Aim of the exercise. Convert the data, starting at the line that contains "Diane [1244, 1724]" and running through the end of the data, into a Markdown table with the columns "Row" and "Data line". Skip blank lines and leave the pictures out.

Item-finding data.

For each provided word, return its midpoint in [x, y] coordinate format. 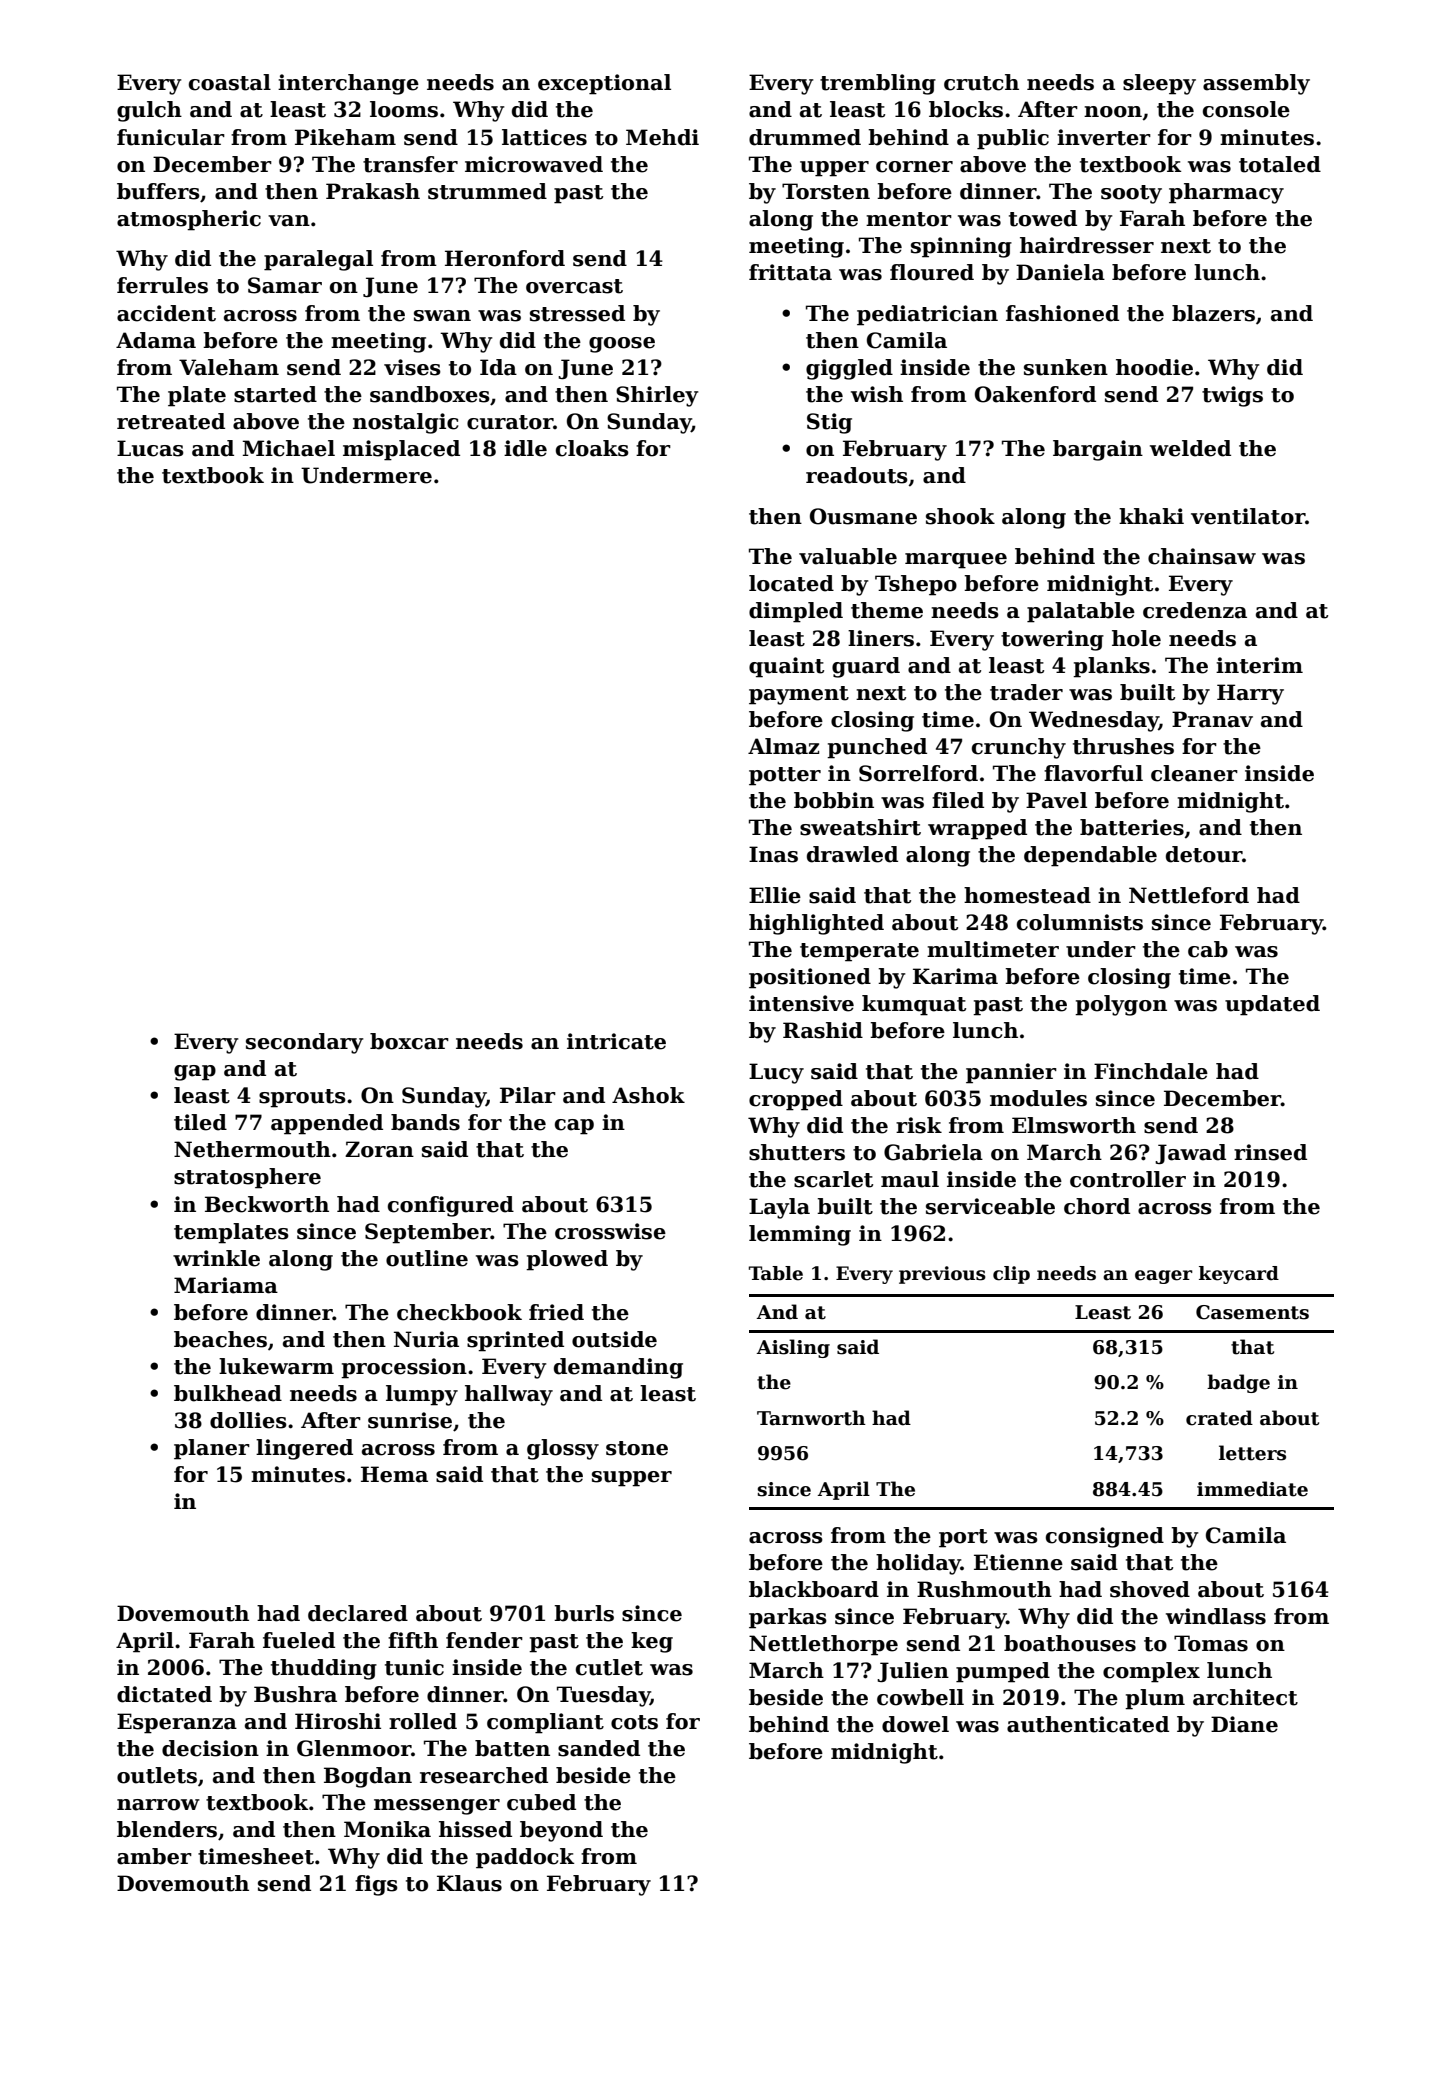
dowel [915, 1724]
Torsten [826, 191]
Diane [1244, 1724]
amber [154, 1856]
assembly [1256, 84]
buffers [158, 191]
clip [1011, 1275]
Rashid [823, 1030]
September [428, 1233]
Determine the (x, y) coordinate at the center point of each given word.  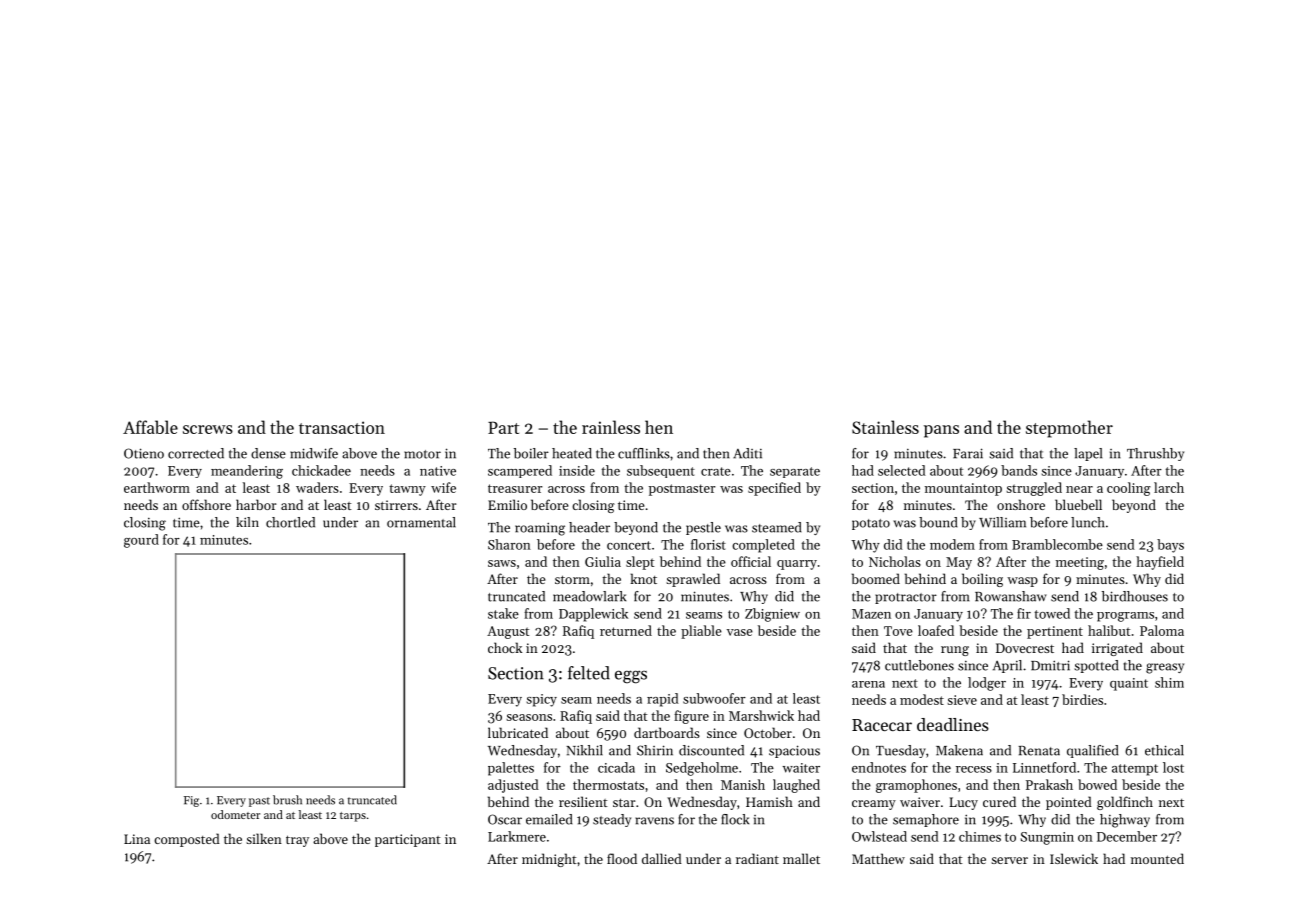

Correct answer.
| Row | Data line |
|---|---|
| 1 | Diane [1244, 1724] |
| 2 | amber [154, 1856] |
| 3 | assembly [1256, 84] |
| 4 | buffers [158, 191] |
| 5 | clip [1011, 1275] |
| 6 | Rashid [823, 1030] |
| 7 | September [428, 1233] |
| 8 | Determine the (x, y) coordinate at the center point of each given word.   |